**Problem**
Find how many lines below hold "clock", then state that number by itself.

**Input data**
---+---
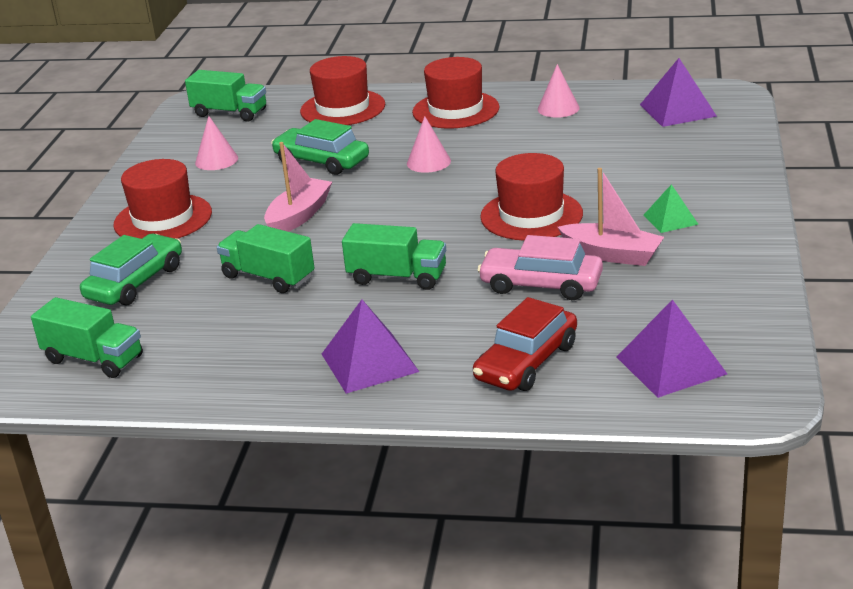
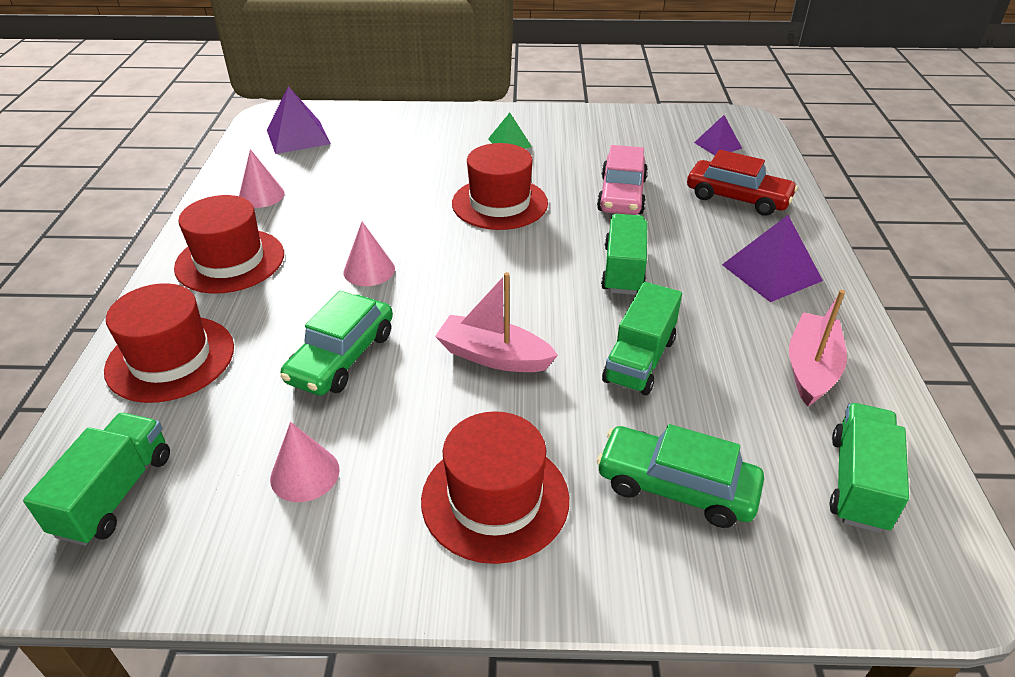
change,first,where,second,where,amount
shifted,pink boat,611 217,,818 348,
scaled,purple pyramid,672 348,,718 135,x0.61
---+---
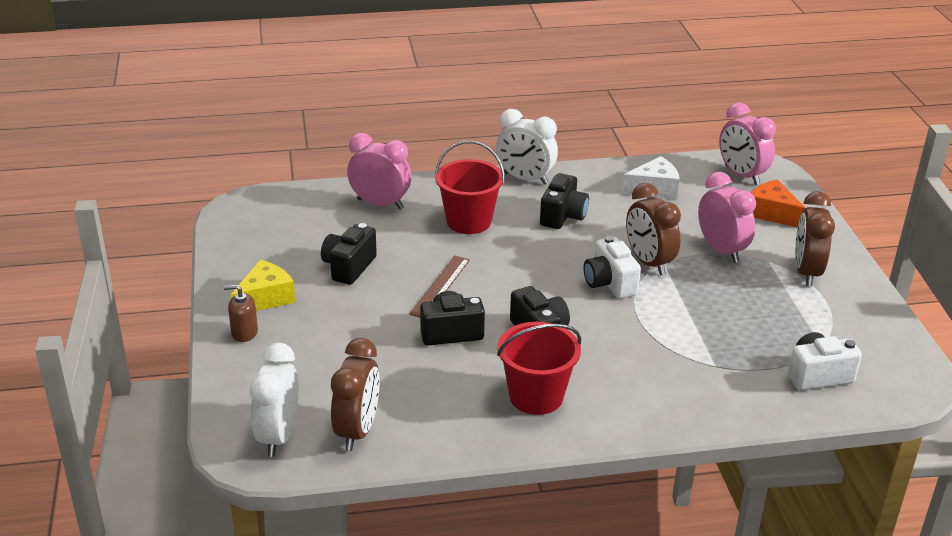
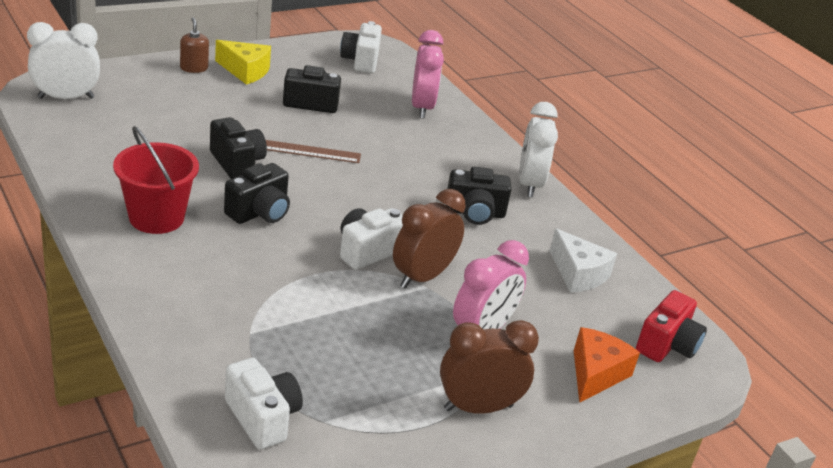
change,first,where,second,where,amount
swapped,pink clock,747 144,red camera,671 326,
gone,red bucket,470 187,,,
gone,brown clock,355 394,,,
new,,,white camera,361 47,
---+---
**Solution below**
2